WORK ITEM -
Search the data below for "dispenser"; list each line that holds it.

MATERIAL PROVIDED -
§

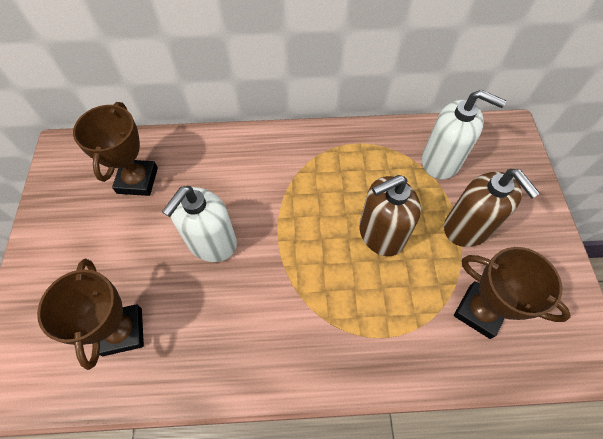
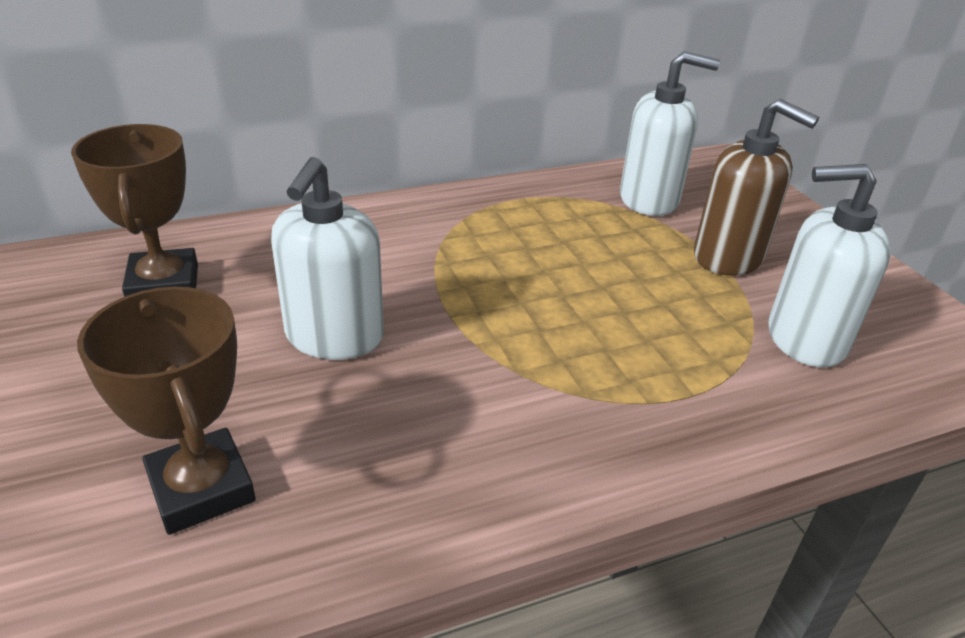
camera: 20 degrees left, 25 degrees down
(381, 234) = (610, 283): brown soap dispenser -> none
(479, 311) = (805, 339): brown trophy -> white soap dispenser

§

ANSWER TO THIS PROBLEM -
(381, 234) = (610, 283): brown soap dispenser -> none
(479, 311) = (805, 339): brown trophy -> white soap dispenser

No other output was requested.